About this task:
Copy out the listing below exactly, please, and skip any pictures.

-------

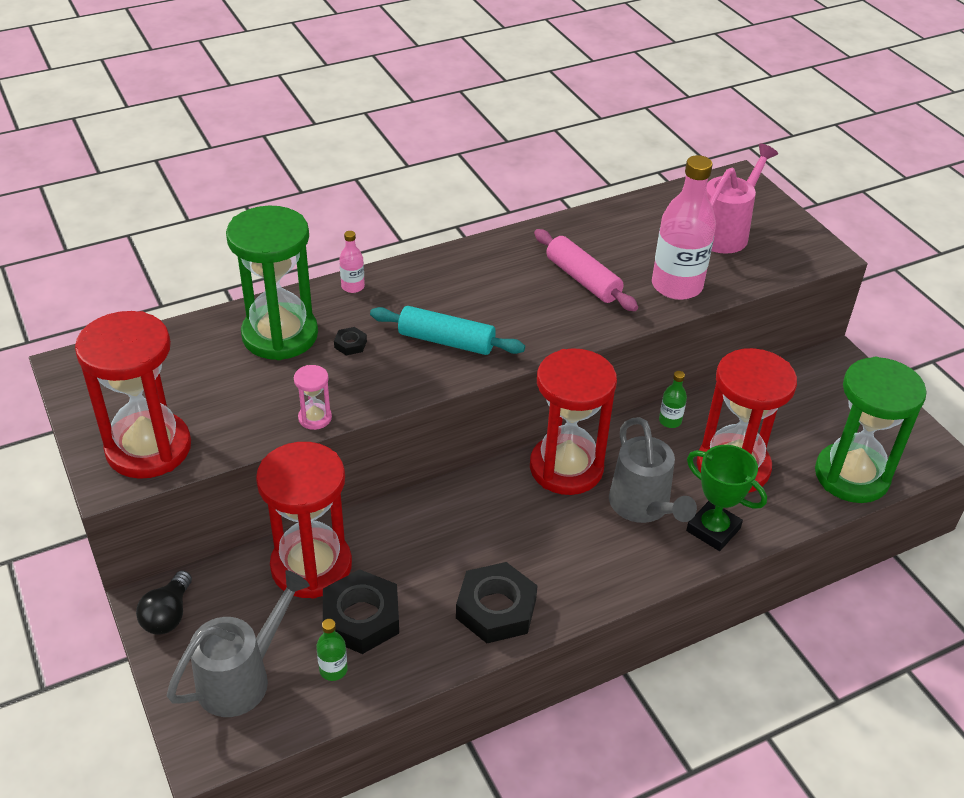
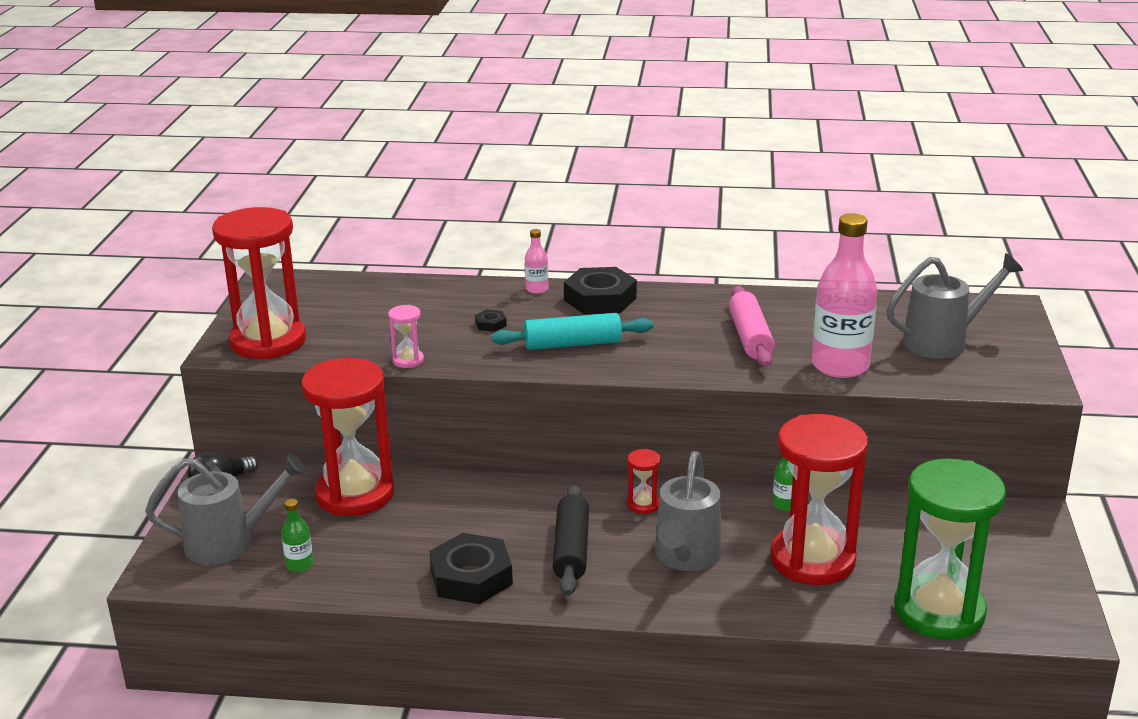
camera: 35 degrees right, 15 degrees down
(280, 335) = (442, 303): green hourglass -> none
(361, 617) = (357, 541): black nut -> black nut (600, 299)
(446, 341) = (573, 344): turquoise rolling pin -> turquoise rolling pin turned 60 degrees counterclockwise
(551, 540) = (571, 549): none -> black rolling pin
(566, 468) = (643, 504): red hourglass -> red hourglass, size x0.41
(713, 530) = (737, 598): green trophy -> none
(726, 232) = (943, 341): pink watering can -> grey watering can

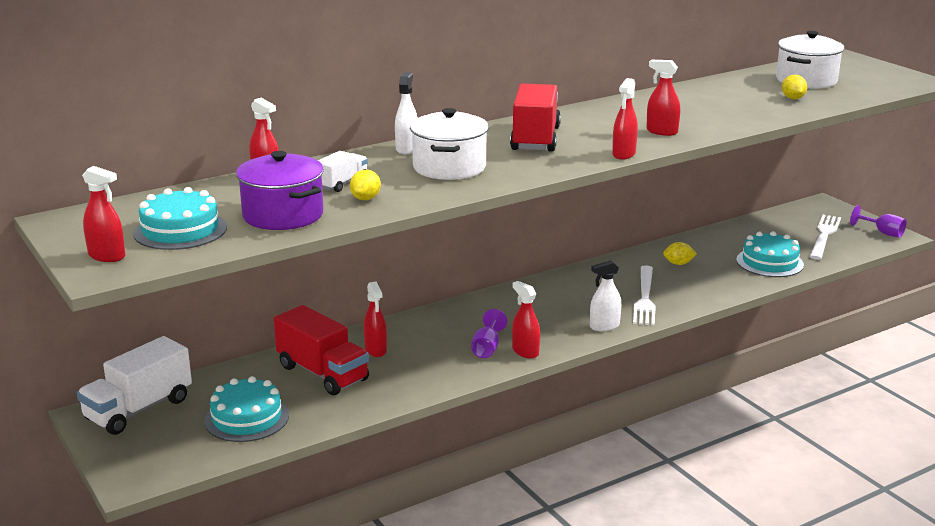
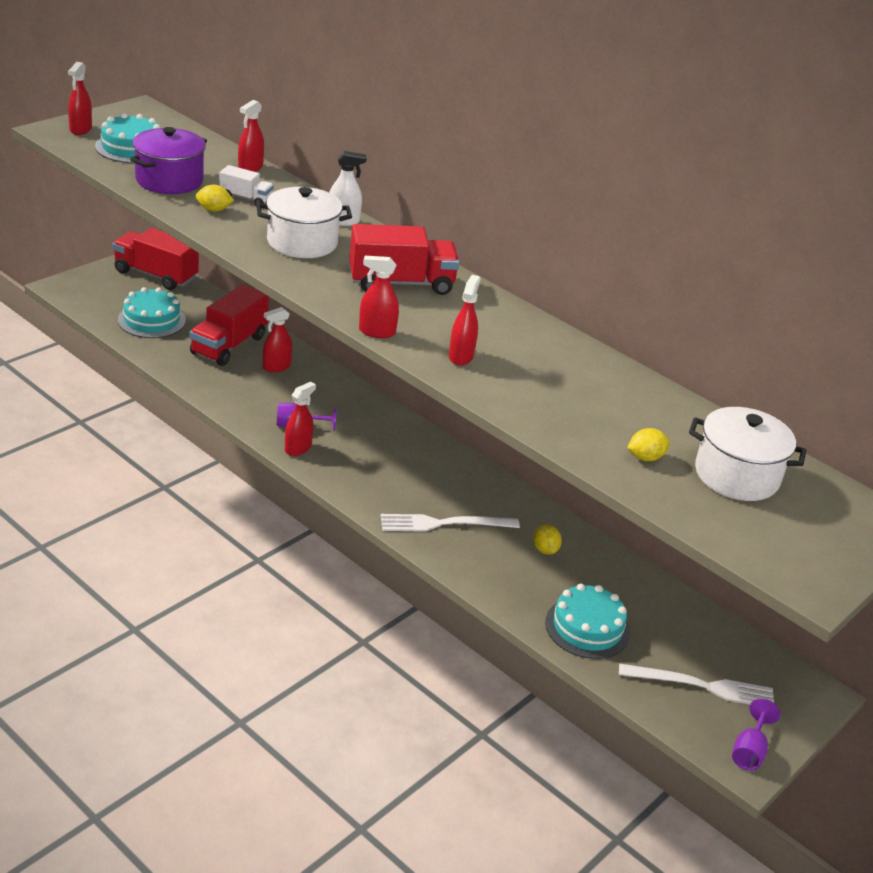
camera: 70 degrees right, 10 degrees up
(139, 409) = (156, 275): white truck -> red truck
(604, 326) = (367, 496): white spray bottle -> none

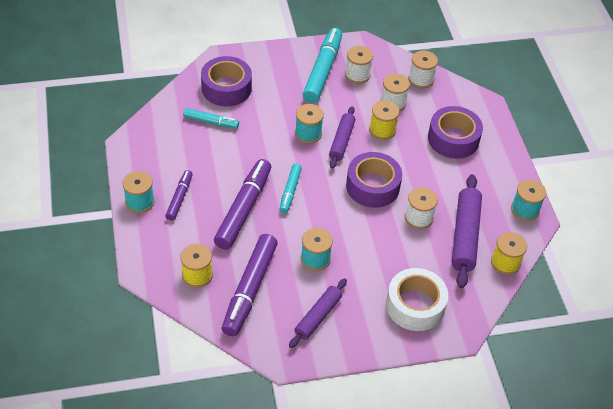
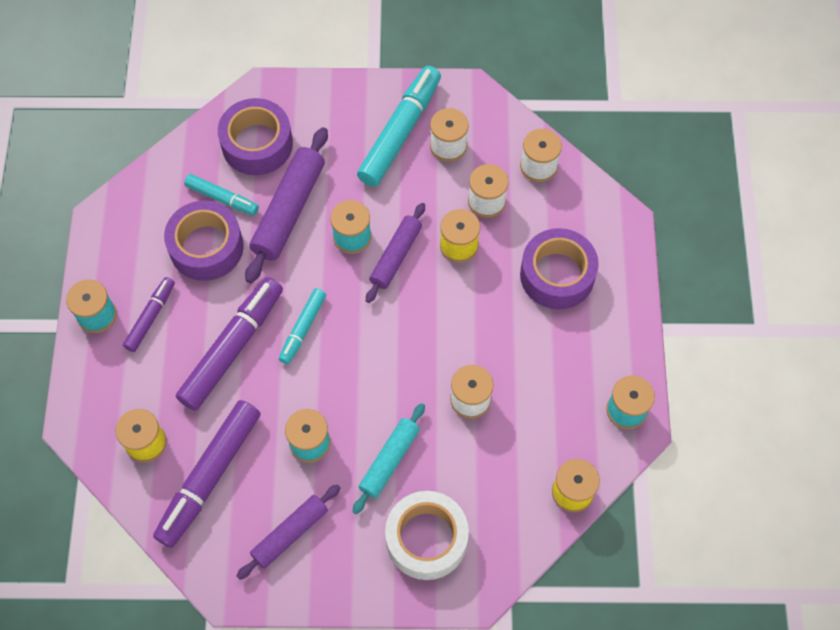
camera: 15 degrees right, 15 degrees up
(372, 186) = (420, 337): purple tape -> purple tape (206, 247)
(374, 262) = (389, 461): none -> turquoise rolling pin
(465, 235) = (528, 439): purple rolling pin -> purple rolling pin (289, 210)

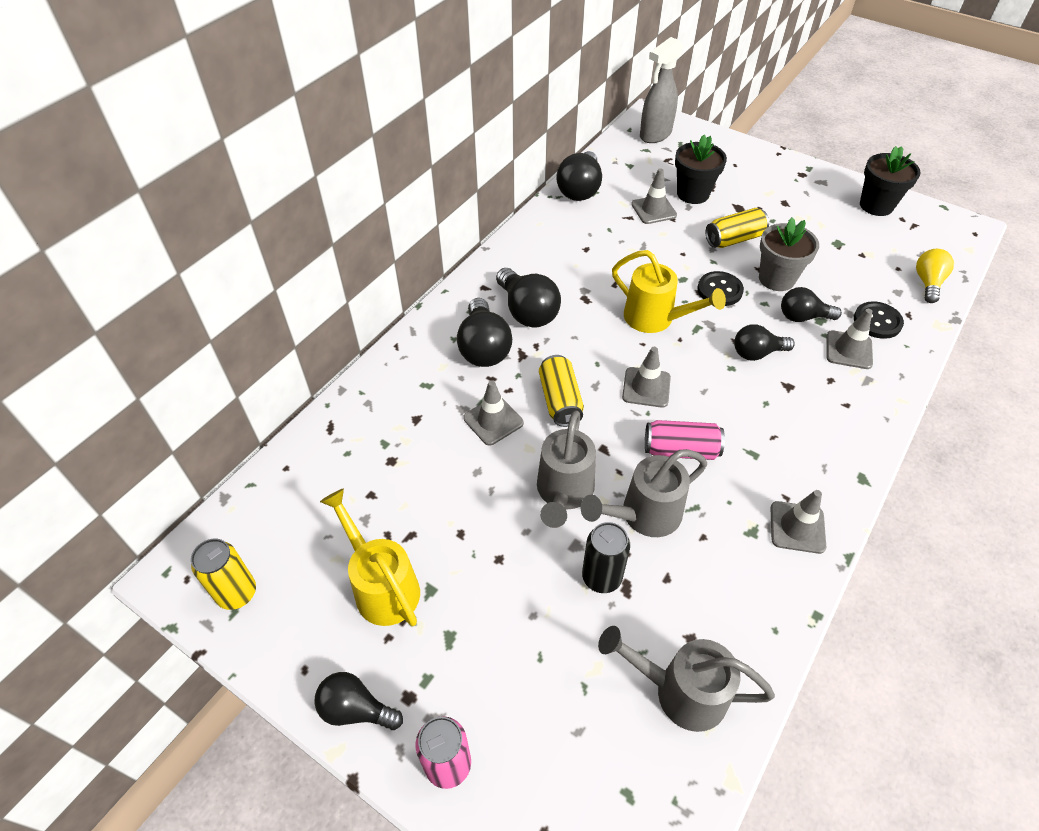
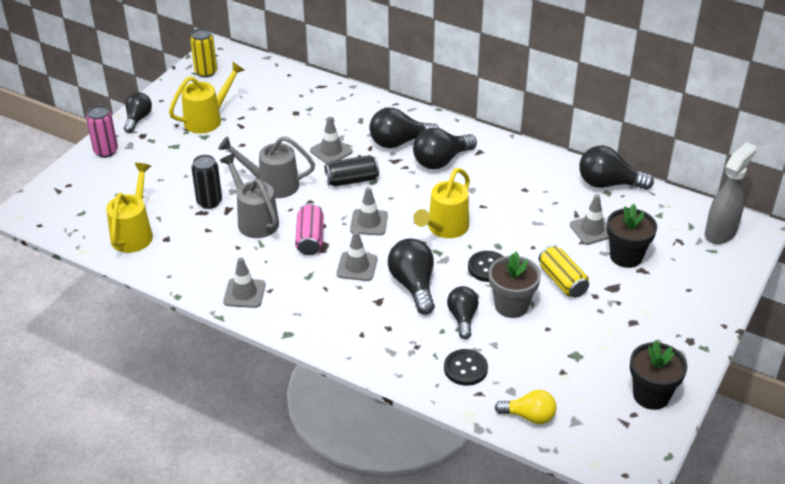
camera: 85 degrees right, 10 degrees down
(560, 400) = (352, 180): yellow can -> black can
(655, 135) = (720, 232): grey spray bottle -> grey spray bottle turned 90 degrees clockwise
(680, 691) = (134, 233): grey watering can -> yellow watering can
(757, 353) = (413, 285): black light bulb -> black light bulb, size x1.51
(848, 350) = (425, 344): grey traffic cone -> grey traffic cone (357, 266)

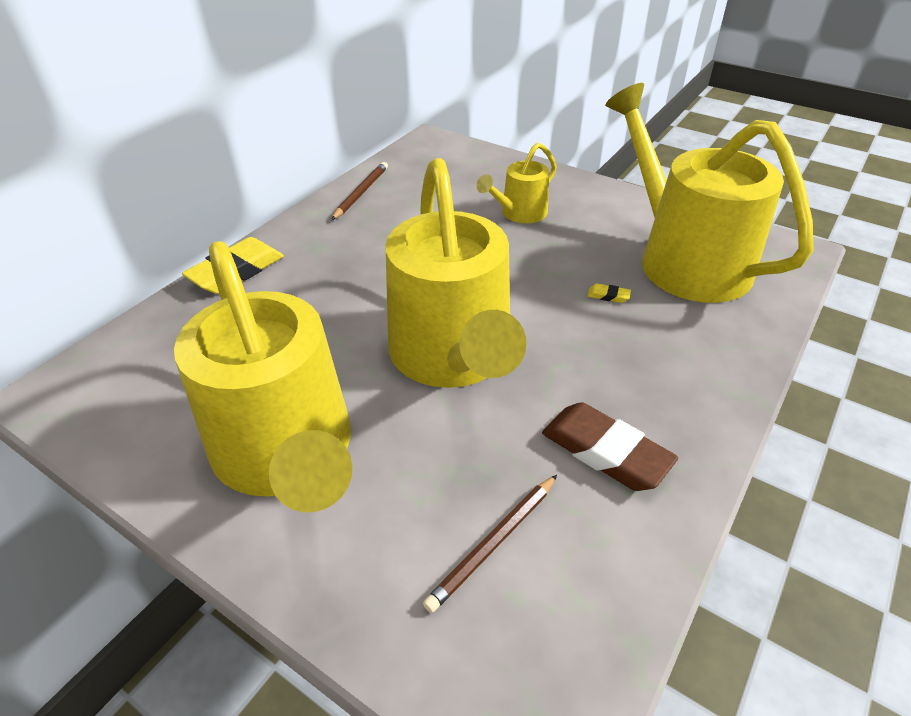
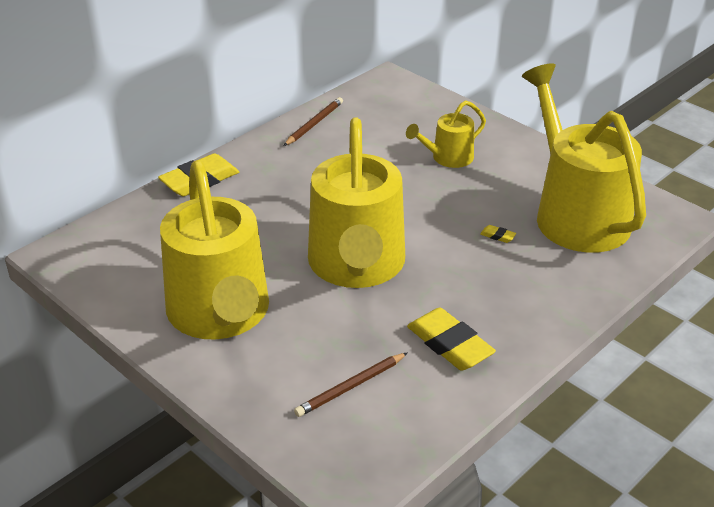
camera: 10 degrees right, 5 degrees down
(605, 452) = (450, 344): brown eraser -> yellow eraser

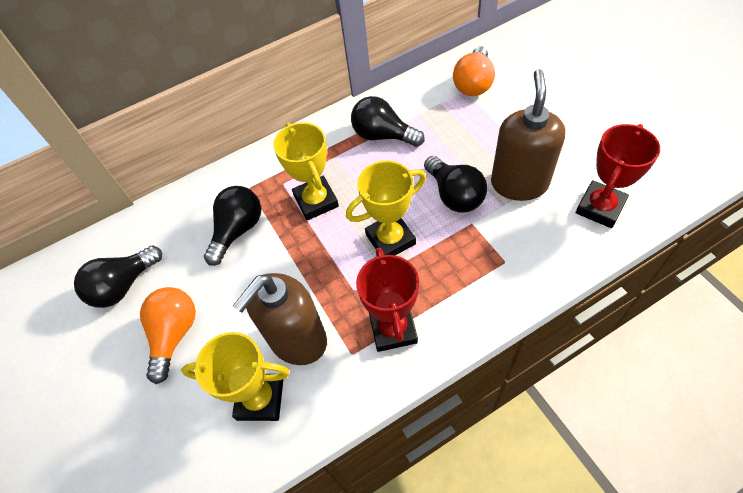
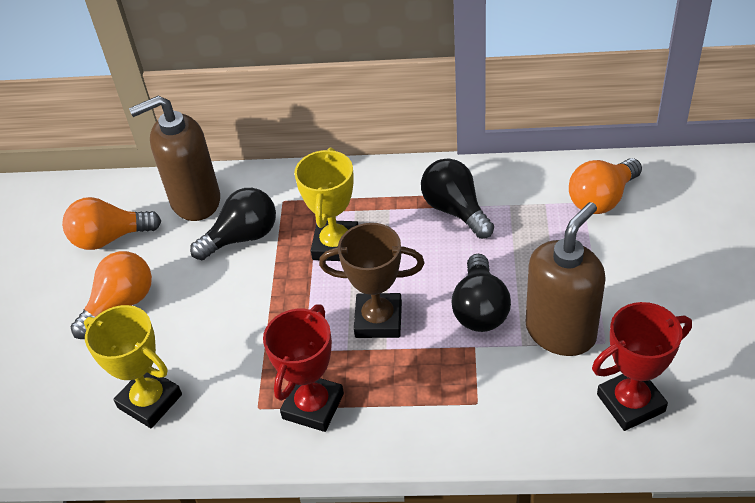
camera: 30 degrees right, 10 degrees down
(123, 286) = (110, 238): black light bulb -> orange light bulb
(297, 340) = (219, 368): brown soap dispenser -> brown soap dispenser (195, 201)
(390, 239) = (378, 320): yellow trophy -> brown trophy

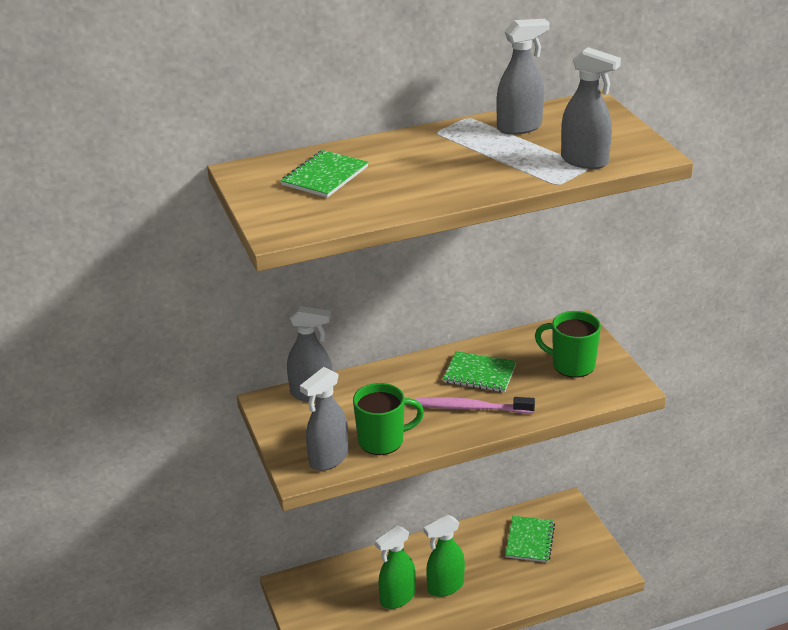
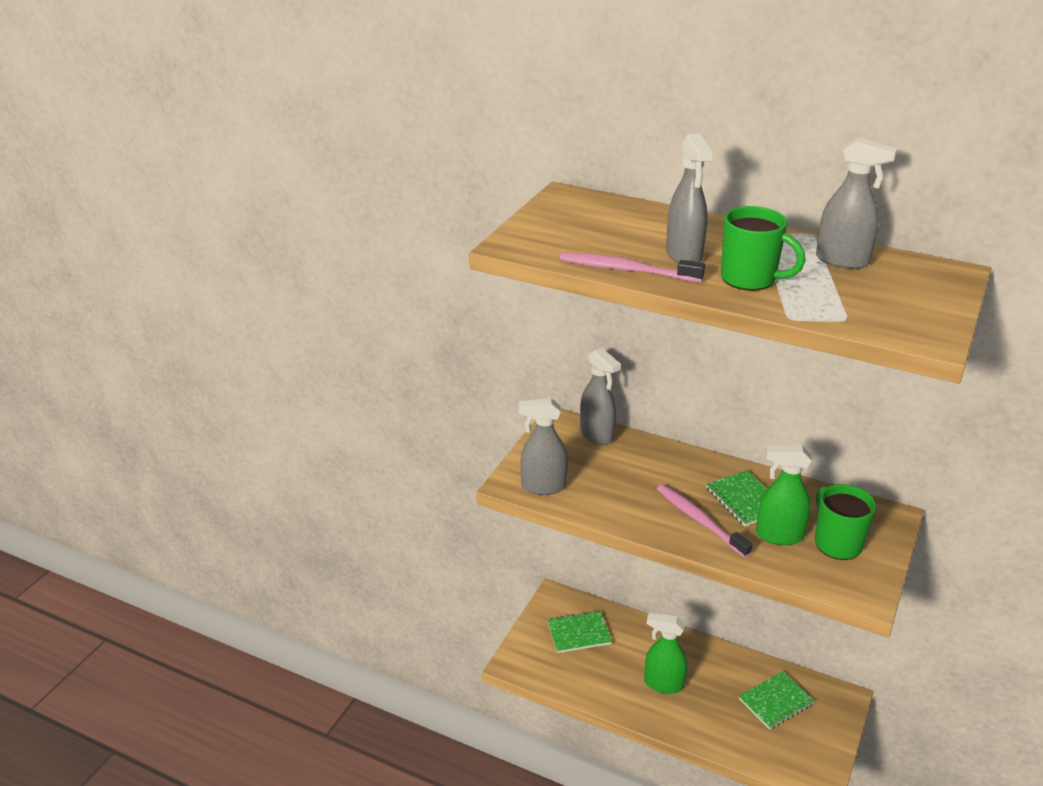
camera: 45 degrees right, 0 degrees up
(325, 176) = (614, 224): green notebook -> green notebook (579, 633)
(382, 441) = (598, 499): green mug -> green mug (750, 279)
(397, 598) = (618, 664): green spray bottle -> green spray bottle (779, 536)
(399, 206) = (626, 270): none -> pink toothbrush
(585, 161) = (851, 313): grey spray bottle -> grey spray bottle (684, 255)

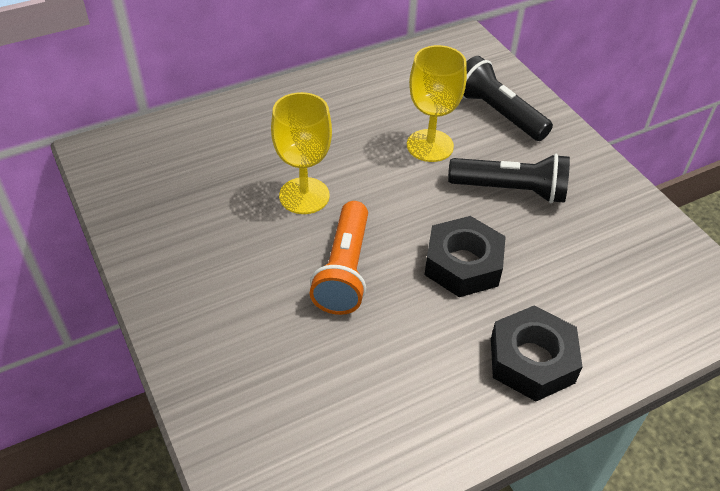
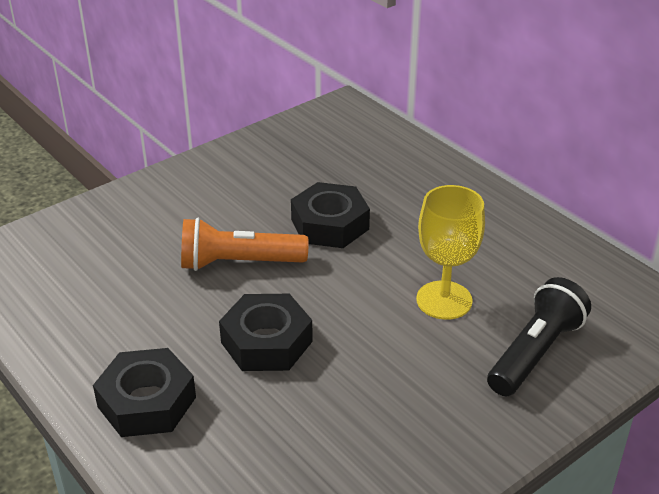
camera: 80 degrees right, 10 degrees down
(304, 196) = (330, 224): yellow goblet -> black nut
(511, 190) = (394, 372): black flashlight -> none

-------

Problem solution:
camera: 35 degrees right, 15 degrees down
(280, 335) = (442, 303): green hourglass -> none
(361, 617) = (357, 541): black nut -> black nut (600, 299)
(446, 341) = (573, 344): turquoise rolling pin -> turquoise rolling pin turned 60 degrees counterclockwise
(551, 540) = (571, 549): none -> black rolling pin
(566, 468) = (643, 504): red hourglass -> red hourglass, size x0.41
(713, 530) = (737, 598): green trophy -> none
(726, 232) = (943, 341): pink watering can -> grey watering can

camera: 70 degrees right, 10 degrees up
(139, 409) = (156, 275): white truck -> red truck
(604, 326) = (367, 496): white spray bottle -> none

camera: 15 degrees right, 15 degrees up
(372, 186) = (420, 337): purple tape -> purple tape (206, 247)
(374, 262) = (389, 461): none -> turquoise rolling pin
(465, 235) = (528, 439): purple rolling pin -> purple rolling pin (289, 210)

camera: 85 degrees right, 10 degrees down
(560, 400) = (352, 180): yellow can -> black can
(655, 135) = (720, 232): grey spray bottle -> grey spray bottle turned 90 degrees clockwise
(680, 691) = (134, 233): grey watering can -> yellow watering can
(757, 353) = (413, 285): black light bulb -> black light bulb, size x1.51
(848, 350) = (425, 344): grey traffic cone -> grey traffic cone (357, 266)

camera: 10 degrees right, 5 degrees down
(605, 452) = (450, 344): brown eraser -> yellow eraser

camera: 30 degrees right, 10 degrees down
(123, 286) = (110, 238): black light bulb -> orange light bulb
(297, 340) = (219, 368): brown soap dispenser -> brown soap dispenser (195, 201)
(390, 239) = (378, 320): yellow trophy -> brown trophy

camera: 45 degrees right, 0 degrees up
(325, 176) = (614, 224): green notebook -> green notebook (579, 633)
(382, 441) = (598, 499): green mug -> green mug (750, 279)
(397, 598) = (618, 664): green spray bottle -> green spray bottle (779, 536)
(399, 206) = (626, 270): none -> pink toothbrush
(585, 161) = (851, 313): grey spray bottle -> grey spray bottle (684, 255)

camera: 80 degrees right, 10 degrees down
(304, 196) = (330, 224): yellow goblet -> black nut
(511, 190) = (394, 372): black flashlight -> none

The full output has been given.